### Task directions
Verbatim copy without images: return all of the data as it stands.

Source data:
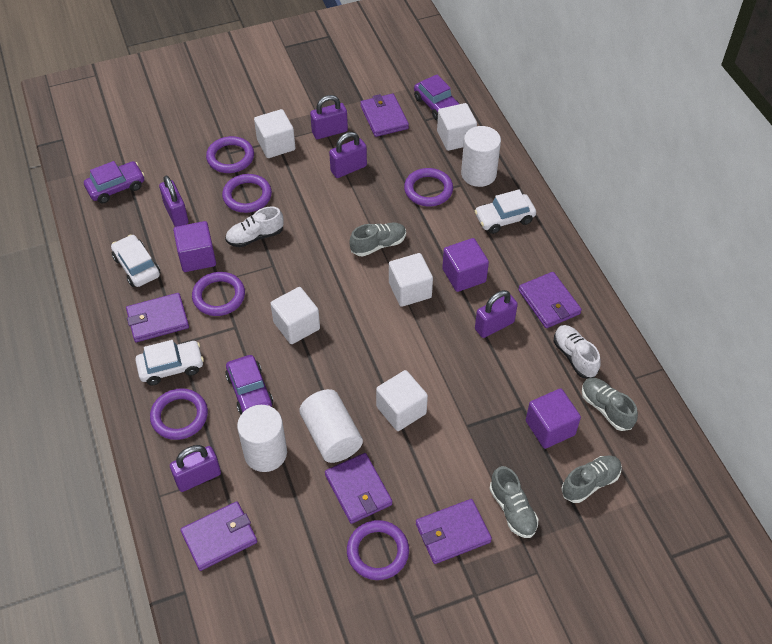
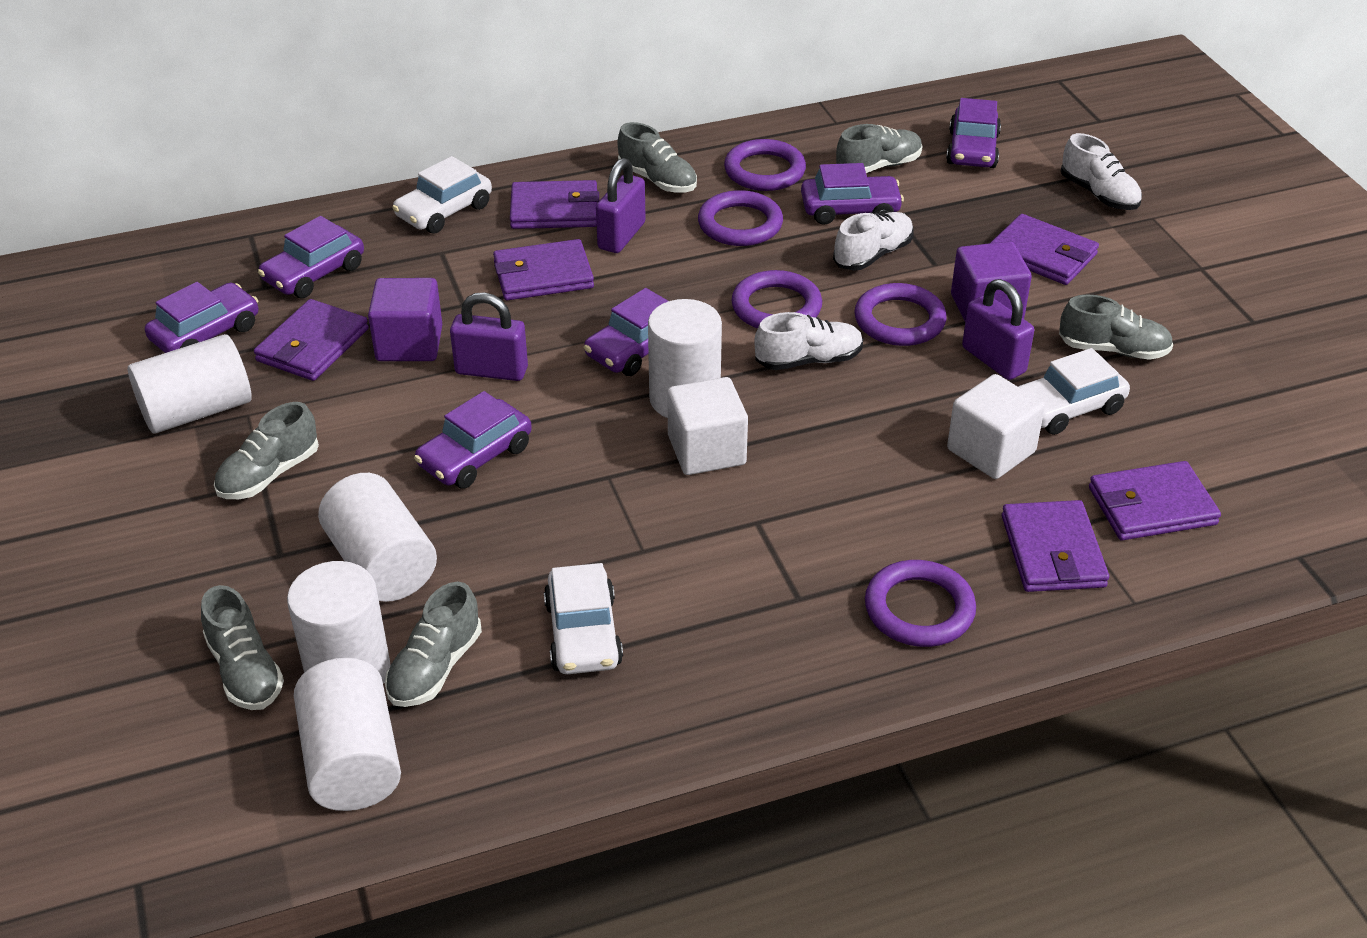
grey shoe: 4 -> 6
purple car: 3 -> 6
purple cube: 3 -> 2
purple padlock: 5 -> 3
purple ring: 6 -> 5
white cube: 5 -> 2
white cylinder: 3 -> 5
white shoe: 2 -> 3

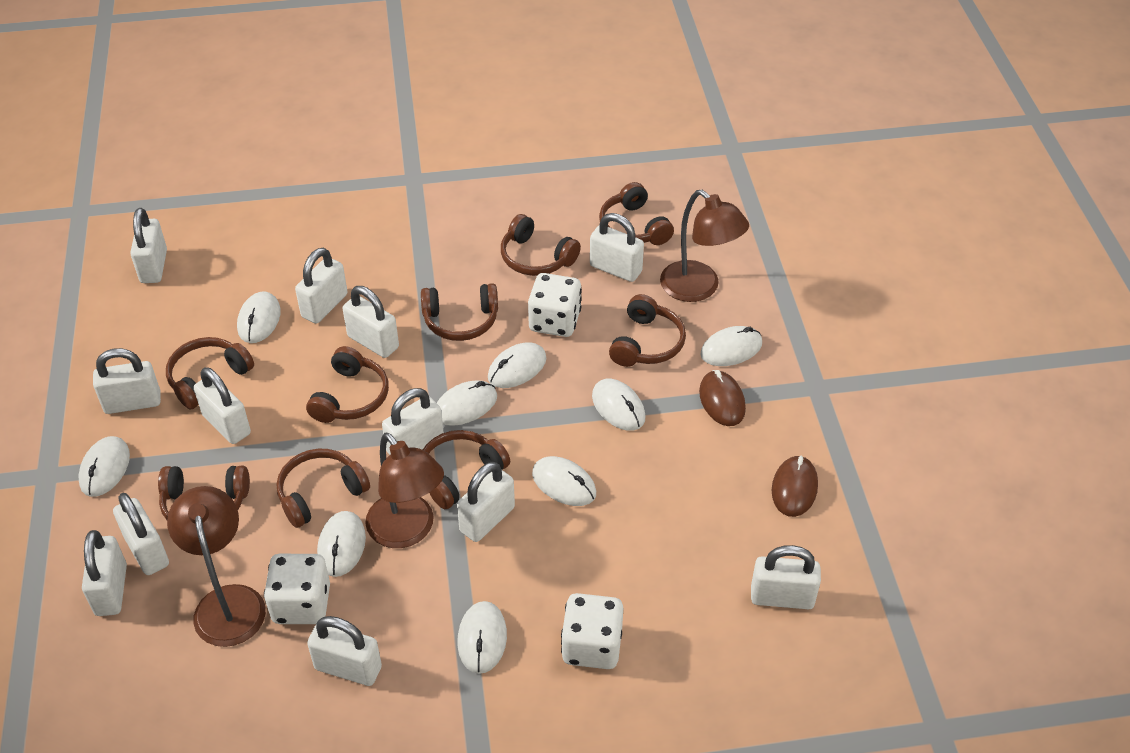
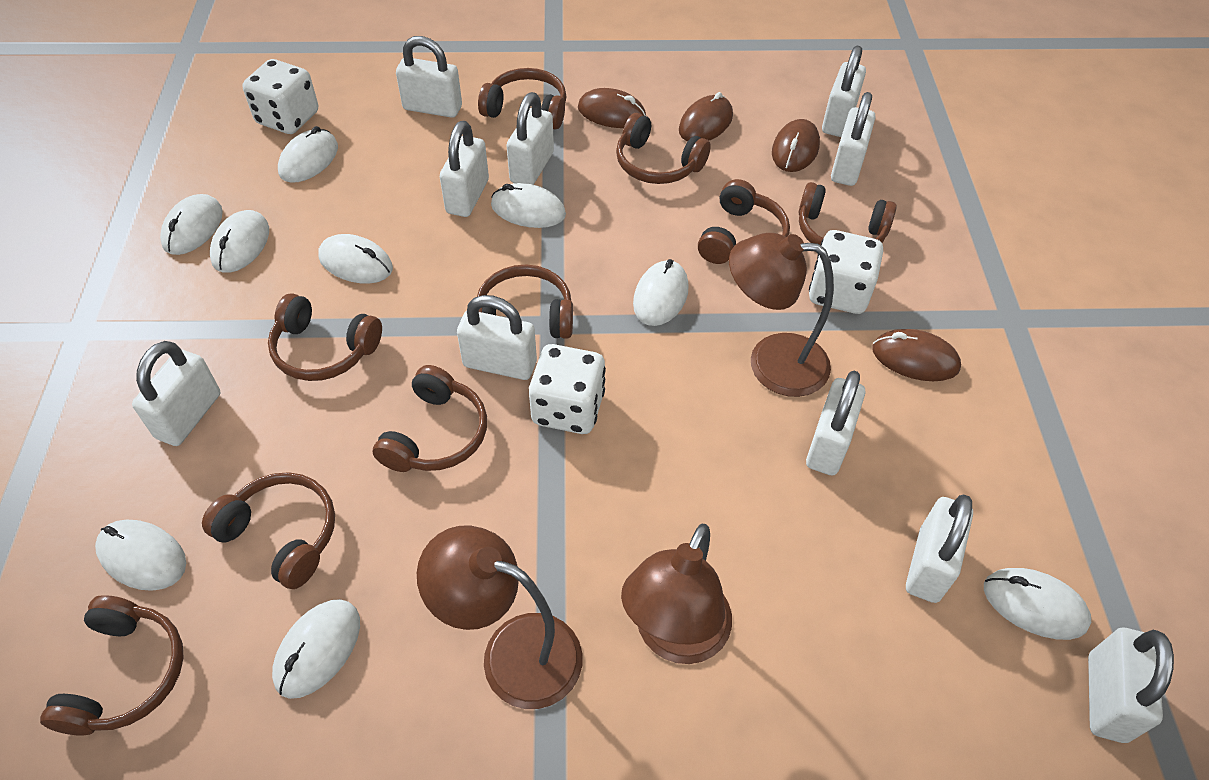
brown mouse: 2 -> 4
white padlock: 12 -> 10

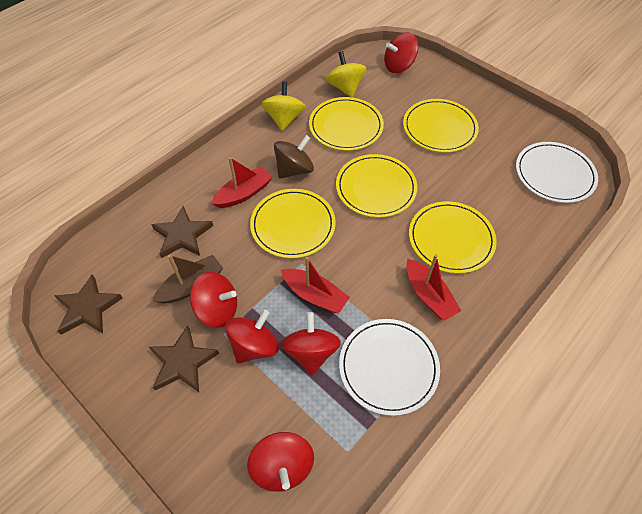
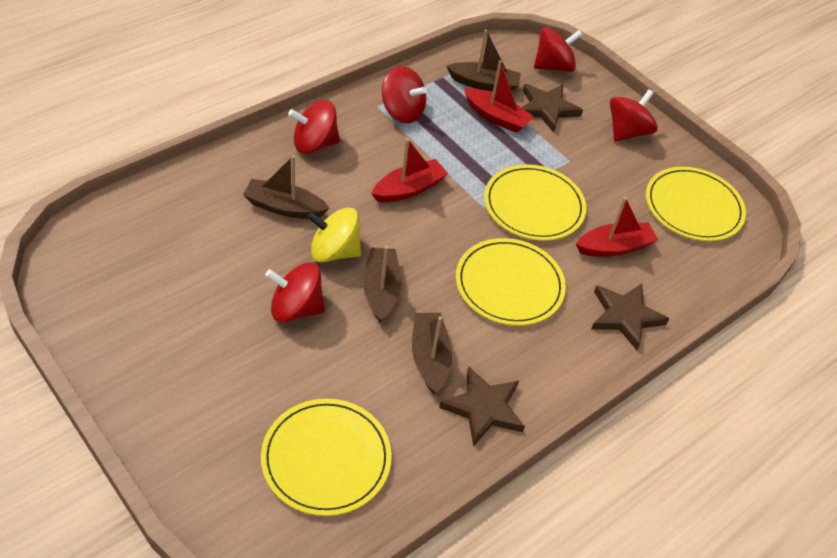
brown boat: 1 -> 4
brown spinning top: 1 -> 0
white plate: 2 -> 0
yellow plate: 5 -> 4
yellow spinning top: 2 -> 1

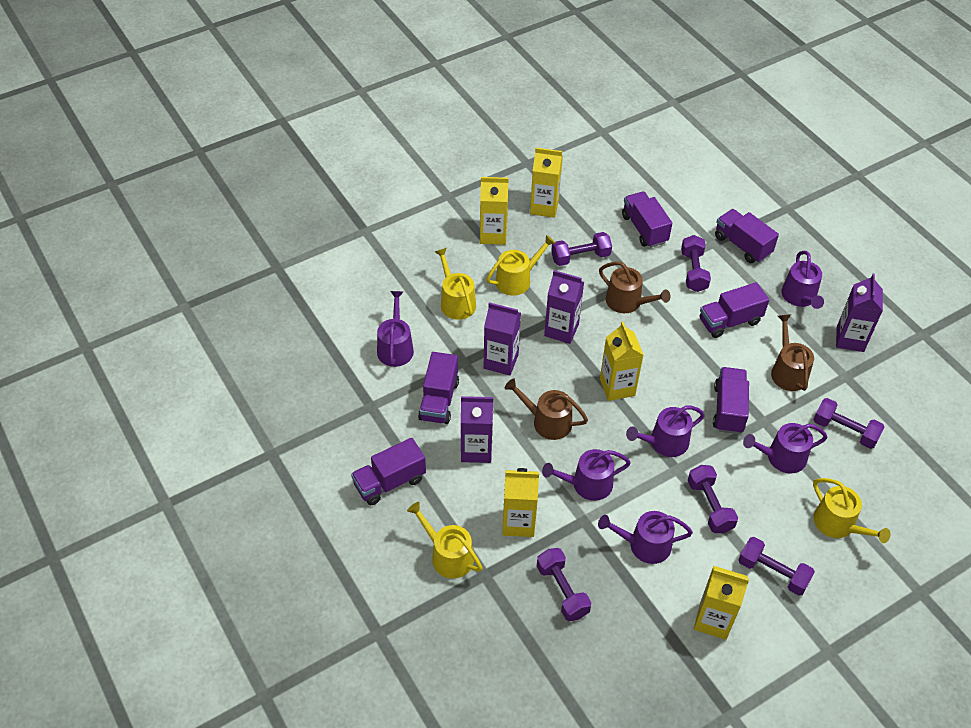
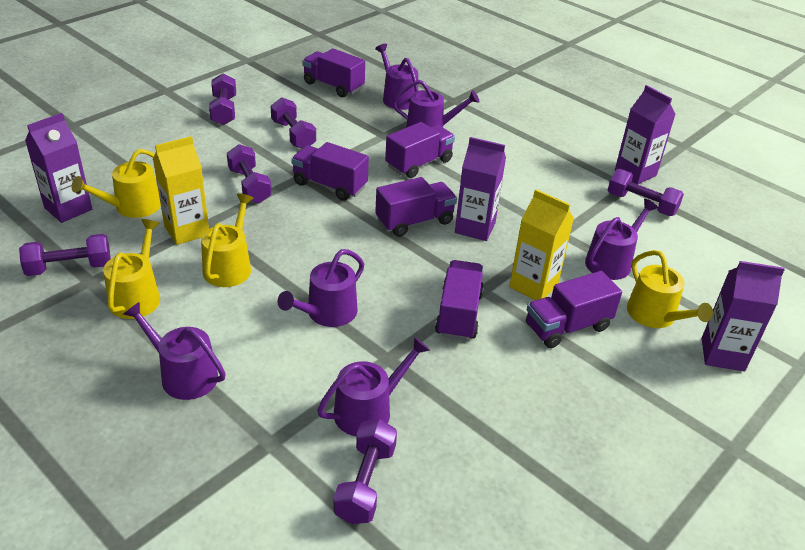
brown watering can: 3 -> 0
yellow carton: 5 -> 2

### Response
grey shoe: 4 -> 6
purple car: 3 -> 6
purple cube: 3 -> 2
purple padlock: 5 -> 3
purple ring: 6 -> 5
white cube: 5 -> 2
white cylinder: 3 -> 5
white shoe: 2 -> 3

brown mouse: 2 -> 4
white padlock: 12 -> 10

brown boat: 1 -> 4
brown spinning top: 1 -> 0
white plate: 2 -> 0
yellow plate: 5 -> 4
yellow spinning top: 2 -> 1

brown watering can: 3 -> 0
yellow carton: 5 -> 2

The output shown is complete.